Below are records; copy exactly the line containing "HALL pin OUT: D21 -> D5" and every line after it, through the last.

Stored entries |
..............................

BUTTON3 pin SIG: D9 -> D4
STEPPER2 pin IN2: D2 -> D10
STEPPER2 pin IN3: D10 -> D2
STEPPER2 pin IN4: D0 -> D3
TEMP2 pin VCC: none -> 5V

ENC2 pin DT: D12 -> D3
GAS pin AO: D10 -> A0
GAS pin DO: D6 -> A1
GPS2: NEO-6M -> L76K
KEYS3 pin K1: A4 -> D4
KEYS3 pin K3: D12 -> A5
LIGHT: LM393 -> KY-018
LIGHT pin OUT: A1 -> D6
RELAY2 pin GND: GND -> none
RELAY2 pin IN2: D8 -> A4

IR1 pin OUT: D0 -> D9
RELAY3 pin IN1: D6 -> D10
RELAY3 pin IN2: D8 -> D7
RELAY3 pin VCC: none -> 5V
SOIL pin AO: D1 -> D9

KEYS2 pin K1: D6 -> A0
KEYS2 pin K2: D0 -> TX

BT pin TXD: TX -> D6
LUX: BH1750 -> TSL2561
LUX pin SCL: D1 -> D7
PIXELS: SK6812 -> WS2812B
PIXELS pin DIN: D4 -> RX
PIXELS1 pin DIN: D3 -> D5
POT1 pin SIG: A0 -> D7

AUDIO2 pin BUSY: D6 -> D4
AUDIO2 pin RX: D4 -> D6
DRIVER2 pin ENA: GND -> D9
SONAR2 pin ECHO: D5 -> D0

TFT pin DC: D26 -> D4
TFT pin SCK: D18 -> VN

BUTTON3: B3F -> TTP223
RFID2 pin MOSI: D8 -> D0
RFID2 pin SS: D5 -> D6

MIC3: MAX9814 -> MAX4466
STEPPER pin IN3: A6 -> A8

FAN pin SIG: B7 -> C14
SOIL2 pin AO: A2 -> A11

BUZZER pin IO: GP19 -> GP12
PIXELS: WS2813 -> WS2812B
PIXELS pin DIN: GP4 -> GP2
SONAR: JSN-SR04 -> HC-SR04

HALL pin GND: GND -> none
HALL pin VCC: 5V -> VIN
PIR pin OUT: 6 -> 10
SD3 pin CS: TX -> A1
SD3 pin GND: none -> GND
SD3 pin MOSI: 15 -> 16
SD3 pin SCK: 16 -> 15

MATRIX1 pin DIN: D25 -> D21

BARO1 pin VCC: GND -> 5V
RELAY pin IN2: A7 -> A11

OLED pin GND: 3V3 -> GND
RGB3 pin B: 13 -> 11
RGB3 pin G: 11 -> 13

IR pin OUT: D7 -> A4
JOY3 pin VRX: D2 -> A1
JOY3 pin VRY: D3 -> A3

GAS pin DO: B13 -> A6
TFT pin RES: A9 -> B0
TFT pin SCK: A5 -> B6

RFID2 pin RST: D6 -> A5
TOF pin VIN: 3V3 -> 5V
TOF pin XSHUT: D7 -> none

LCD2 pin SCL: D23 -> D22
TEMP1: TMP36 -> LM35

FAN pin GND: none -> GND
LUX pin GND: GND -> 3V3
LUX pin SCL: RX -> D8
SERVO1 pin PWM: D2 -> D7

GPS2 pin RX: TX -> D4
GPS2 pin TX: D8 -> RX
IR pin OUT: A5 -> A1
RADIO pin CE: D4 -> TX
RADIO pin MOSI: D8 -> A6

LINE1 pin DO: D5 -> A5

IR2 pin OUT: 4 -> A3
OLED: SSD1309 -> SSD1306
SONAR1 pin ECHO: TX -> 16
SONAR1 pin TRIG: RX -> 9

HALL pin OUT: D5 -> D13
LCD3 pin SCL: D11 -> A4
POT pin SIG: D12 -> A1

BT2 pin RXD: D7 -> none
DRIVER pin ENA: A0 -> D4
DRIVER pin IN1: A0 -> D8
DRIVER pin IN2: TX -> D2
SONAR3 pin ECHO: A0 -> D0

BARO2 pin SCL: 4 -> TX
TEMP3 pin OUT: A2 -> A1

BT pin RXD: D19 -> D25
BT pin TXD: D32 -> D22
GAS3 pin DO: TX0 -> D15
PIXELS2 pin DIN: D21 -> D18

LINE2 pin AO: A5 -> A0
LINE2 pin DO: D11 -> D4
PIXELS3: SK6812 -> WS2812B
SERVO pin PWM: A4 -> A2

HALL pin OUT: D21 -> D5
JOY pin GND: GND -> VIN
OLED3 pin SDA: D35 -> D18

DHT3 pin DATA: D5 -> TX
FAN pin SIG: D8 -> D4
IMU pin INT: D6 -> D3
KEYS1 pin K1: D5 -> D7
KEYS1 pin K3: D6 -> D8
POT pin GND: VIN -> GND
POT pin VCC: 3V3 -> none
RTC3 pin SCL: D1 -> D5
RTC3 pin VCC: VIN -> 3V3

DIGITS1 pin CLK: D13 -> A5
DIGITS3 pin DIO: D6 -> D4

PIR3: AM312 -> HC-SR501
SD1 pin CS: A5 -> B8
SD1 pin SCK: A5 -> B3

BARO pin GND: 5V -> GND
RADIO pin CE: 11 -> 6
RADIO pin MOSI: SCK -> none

..............................

TASK RESULT |
HALL pin OUT: D21 -> D5
JOY pin GND: GND -> VIN
OLED3 pin SDA: D35 -> D18

DHT3 pin DATA: D5 -> TX
FAN pin SIG: D8 -> D4
IMU pin INT: D6 -> D3
KEYS1 pin K1: D5 -> D7
KEYS1 pin K3: D6 -> D8
POT pin GND: VIN -> GND
POT pin VCC: 3V3 -> none
RTC3 pin SCL: D1 -> D5
RTC3 pin VCC: VIN -> 3V3

DIGITS1 pin CLK: D13 -> A5
DIGITS3 pin DIO: D6 -> D4

PIR3: AM312 -> HC-SR501
SD1 pin CS: A5 -> B8
SD1 pin SCK: A5 -> B3

BARO pin GND: 5V -> GND
RADIO pin CE: 11 -> 6
RADIO pin MOSI: SCK -> none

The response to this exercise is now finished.